WORK REQUIRED – Every entry should be repeated exactly as written.

INFORMATION SHOWN –

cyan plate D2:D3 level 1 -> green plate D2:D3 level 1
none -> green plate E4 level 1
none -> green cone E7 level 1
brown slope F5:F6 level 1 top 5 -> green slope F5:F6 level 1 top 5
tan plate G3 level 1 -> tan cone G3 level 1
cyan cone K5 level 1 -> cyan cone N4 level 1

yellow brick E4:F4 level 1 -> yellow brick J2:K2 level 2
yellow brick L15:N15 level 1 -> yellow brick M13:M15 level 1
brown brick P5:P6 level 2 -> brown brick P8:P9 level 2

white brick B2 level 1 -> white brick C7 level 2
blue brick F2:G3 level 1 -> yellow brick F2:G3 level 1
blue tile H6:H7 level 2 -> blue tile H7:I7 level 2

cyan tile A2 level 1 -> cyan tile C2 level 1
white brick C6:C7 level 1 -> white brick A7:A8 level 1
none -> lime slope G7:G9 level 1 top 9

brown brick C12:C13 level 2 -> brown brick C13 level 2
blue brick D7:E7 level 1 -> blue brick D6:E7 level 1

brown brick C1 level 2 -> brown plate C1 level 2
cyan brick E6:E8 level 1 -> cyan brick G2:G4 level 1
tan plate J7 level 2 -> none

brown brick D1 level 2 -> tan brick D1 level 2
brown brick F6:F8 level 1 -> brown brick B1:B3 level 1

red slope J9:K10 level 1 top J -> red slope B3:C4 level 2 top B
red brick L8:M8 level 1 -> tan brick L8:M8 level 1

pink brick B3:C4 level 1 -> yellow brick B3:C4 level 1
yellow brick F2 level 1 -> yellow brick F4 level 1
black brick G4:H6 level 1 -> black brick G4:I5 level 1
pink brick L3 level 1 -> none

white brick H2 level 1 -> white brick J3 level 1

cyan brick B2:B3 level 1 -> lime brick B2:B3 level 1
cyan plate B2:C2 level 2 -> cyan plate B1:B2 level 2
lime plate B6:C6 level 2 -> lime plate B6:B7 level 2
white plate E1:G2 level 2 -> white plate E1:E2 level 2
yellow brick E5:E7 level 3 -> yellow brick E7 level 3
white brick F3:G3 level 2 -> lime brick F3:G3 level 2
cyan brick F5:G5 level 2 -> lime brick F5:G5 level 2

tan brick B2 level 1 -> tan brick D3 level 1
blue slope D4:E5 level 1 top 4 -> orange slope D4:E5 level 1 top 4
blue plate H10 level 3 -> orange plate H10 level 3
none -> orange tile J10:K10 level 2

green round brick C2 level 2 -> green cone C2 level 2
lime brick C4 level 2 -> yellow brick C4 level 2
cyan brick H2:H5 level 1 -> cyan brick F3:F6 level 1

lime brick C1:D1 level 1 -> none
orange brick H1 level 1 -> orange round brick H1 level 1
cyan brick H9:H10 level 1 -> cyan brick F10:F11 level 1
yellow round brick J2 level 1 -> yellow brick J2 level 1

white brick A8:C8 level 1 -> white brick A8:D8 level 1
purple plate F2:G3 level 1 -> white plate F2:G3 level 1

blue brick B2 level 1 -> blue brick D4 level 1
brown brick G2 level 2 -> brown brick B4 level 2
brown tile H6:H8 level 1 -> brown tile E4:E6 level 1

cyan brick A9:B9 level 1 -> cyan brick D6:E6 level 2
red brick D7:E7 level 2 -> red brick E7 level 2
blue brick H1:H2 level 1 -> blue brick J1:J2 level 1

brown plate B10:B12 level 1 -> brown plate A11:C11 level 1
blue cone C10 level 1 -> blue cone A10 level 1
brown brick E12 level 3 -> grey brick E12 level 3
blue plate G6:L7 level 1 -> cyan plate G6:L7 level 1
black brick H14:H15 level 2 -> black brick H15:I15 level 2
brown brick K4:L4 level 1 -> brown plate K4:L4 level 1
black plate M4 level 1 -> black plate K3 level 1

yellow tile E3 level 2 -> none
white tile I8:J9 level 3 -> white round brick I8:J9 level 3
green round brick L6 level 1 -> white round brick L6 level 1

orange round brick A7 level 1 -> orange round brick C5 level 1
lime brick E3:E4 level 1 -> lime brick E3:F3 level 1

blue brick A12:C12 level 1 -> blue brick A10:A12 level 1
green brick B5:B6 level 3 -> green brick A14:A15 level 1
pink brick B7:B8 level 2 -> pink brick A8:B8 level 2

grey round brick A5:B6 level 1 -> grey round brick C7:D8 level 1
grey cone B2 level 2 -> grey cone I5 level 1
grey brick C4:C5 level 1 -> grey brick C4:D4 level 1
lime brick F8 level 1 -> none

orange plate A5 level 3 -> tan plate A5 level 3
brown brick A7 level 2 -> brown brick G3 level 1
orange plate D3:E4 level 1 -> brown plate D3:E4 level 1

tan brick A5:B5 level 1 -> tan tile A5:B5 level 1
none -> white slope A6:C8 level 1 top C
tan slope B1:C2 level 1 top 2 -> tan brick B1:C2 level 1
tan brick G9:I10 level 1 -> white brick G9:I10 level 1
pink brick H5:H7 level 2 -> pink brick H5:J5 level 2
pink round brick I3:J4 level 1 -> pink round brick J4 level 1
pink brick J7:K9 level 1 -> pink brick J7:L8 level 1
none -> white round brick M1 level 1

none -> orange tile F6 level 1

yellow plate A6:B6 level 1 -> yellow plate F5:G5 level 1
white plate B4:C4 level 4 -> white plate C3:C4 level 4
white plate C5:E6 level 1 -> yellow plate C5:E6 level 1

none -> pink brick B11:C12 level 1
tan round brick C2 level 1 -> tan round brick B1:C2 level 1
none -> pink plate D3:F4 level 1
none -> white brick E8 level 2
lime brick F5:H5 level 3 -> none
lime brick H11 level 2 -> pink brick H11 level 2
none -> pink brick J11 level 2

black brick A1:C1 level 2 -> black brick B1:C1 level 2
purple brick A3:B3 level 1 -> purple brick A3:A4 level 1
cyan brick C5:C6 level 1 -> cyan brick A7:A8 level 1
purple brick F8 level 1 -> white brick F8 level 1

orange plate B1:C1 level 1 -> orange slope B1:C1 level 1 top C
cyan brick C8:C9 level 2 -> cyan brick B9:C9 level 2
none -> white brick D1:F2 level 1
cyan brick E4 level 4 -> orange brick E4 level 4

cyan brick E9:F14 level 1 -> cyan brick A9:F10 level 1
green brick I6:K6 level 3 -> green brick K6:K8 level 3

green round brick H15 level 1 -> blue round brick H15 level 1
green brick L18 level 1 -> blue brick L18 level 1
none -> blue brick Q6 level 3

EXERCISE RESPONSE –
cyan plate D2:D3 level 1 -> green plate D2:D3 level 1
none -> green plate E4 level 1
none -> green cone E7 level 1
brown slope F5:F6 level 1 top 5 -> green slope F5:F6 level 1 top 5
tan plate G3 level 1 -> tan cone G3 level 1
cyan cone K5 level 1 -> cyan cone N4 level 1

yellow brick E4:F4 level 1 -> yellow brick J2:K2 level 2
yellow brick L15:N15 level 1 -> yellow brick M13:M15 level 1
brown brick P5:P6 level 2 -> brown brick P8:P9 level 2

white brick B2 level 1 -> white brick C7 level 2
blue brick F2:G3 level 1 -> yellow brick F2:G3 level 1
blue tile H6:H7 level 2 -> blue tile H7:I7 level 2

cyan tile A2 level 1 -> cyan tile C2 level 1
white brick C6:C7 level 1 -> white brick A7:A8 level 1
none -> lime slope G7:G9 level 1 top 9

brown brick C12:C13 level 2 -> brown brick C13 level 2
blue brick D7:E7 level 1 -> blue brick D6:E7 level 1

brown brick C1 level 2 -> brown plate C1 level 2
cyan brick E6:E8 level 1 -> cyan brick G2:G4 level 1
tan plate J7 level 2 -> none

brown brick D1 level 2 -> tan brick D1 level 2
brown brick F6:F8 level 1 -> brown brick B1:B3 level 1

red slope J9:K10 level 1 top J -> red slope B3:C4 level 2 top B
red brick L8:M8 level 1 -> tan brick L8:M8 level 1

pink brick B3:C4 level 1 -> yellow brick B3:C4 level 1
yellow brick F2 level 1 -> yellow brick F4 level 1
black brick G4:H6 level 1 -> black brick G4:I5 level 1
pink brick L3 level 1 -> none

white brick H2 level 1 -> white brick J3 level 1

cyan brick B2:B3 level 1 -> lime brick B2:B3 level 1
cyan plate B2:C2 level 2 -> cyan plate B1:B2 level 2
lime plate B6:C6 level 2 -> lime plate B6:B7 level 2
white plate E1:G2 level 2 -> white plate E1:E2 level 2
yellow brick E5:E7 level 3 -> yellow brick E7 level 3
white brick F3:G3 level 2 -> lime brick F3:G3 level 2
cyan brick F5:G5 level 2 -> lime brick F5:G5 level 2

tan brick B2 level 1 -> tan brick D3 level 1
blue slope D4:E5 level 1 top 4 -> orange slope D4:E5 level 1 top 4
blue plate H10 level 3 -> orange plate H10 level 3
none -> orange tile J10:K10 level 2

green round brick C2 level 2 -> green cone C2 level 2
lime brick C4 level 2 -> yellow brick C4 level 2
cyan brick H2:H5 level 1 -> cyan brick F3:F6 level 1

lime brick C1:D1 level 1 -> none
orange brick H1 level 1 -> orange round brick H1 level 1
cyan brick H9:H10 level 1 -> cyan brick F10:F11 level 1
yellow round brick J2 level 1 -> yellow brick J2 level 1

white brick A8:C8 level 1 -> white brick A8:D8 level 1
purple plate F2:G3 level 1 -> white plate F2:G3 level 1

blue brick B2 level 1 -> blue brick D4 level 1
brown brick G2 level 2 -> brown brick B4 level 2
brown tile H6:H8 level 1 -> brown tile E4:E6 level 1

cyan brick A9:B9 level 1 -> cyan brick D6:E6 level 2
red brick D7:E7 level 2 -> red brick E7 level 2
blue brick H1:H2 level 1 -> blue brick J1:J2 level 1

brown plate B10:B12 level 1 -> brown plate A11:C11 level 1
blue cone C10 level 1 -> blue cone A10 level 1
brown brick E12 level 3 -> grey brick E12 level 3
blue plate G6:L7 level 1 -> cyan plate G6:L7 level 1
black brick H14:H15 level 2 -> black brick H15:I15 level 2
brown brick K4:L4 level 1 -> brown plate K4:L4 level 1
black plate M4 level 1 -> black plate K3 level 1

yellow tile E3 level 2 -> none
white tile I8:J9 level 3 -> white round brick I8:J9 level 3
green round brick L6 level 1 -> white round brick L6 level 1

orange round brick A7 level 1 -> orange round brick C5 level 1
lime brick E3:E4 level 1 -> lime brick E3:F3 level 1

blue brick A12:C12 level 1 -> blue brick A10:A12 level 1
green brick B5:B6 level 3 -> green brick A14:A15 level 1
pink brick B7:B8 level 2 -> pink brick A8:B8 level 2

grey round brick A5:B6 level 1 -> grey round brick C7:D8 level 1
grey cone B2 level 2 -> grey cone I5 level 1
grey brick C4:C5 level 1 -> grey brick C4:D4 level 1
lime brick F8 level 1 -> none

orange plate A5 level 3 -> tan plate A5 level 3
brown brick A7 level 2 -> brown brick G3 level 1
orange plate D3:E4 level 1 -> brown plate D3:E4 level 1

tan brick A5:B5 level 1 -> tan tile A5:B5 level 1
none -> white slope A6:C8 level 1 top C
tan slope B1:C2 level 1 top 2 -> tan brick B1:C2 level 1
tan brick G9:I10 level 1 -> white brick G9:I10 level 1
pink brick H5:H7 level 2 -> pink brick H5:J5 level 2
pink round brick I3:J4 level 1 -> pink round brick J4 level 1
pink brick J7:K9 level 1 -> pink brick J7:L8 level 1
none -> white round brick M1 level 1

none -> orange tile F6 level 1

yellow plate A6:B6 level 1 -> yellow plate F5:G5 level 1
white plate B4:C4 level 4 -> white plate C3:C4 level 4
white plate C5:E6 level 1 -> yellow plate C5:E6 level 1

none -> pink brick B11:C12 level 1
tan round brick C2 level 1 -> tan round brick B1:C2 level 1
none -> pink plate D3:F4 level 1
none -> white brick E8 level 2
lime brick F5:H5 level 3 -> none
lime brick H11 level 2 -> pink brick H11 level 2
none -> pink brick J11 level 2

black brick A1:C1 level 2 -> black brick B1:C1 level 2
purple brick A3:B3 level 1 -> purple brick A3:A4 level 1
cyan brick C5:C6 level 1 -> cyan brick A7:A8 level 1
purple brick F8 level 1 -> white brick F8 level 1

orange plate B1:C1 level 1 -> orange slope B1:C1 level 1 top C
cyan brick C8:C9 level 2 -> cyan brick B9:C9 level 2
none -> white brick D1:F2 level 1
cyan brick E4 level 4 -> orange brick E4 level 4

cyan brick E9:F14 level 1 -> cyan brick A9:F10 level 1
green brick I6:K6 level 3 -> green brick K6:K8 level 3

green round brick H15 level 1 -> blue round brick H15 level 1
green brick L18 level 1 -> blue brick L18 level 1
none -> blue brick Q6 level 3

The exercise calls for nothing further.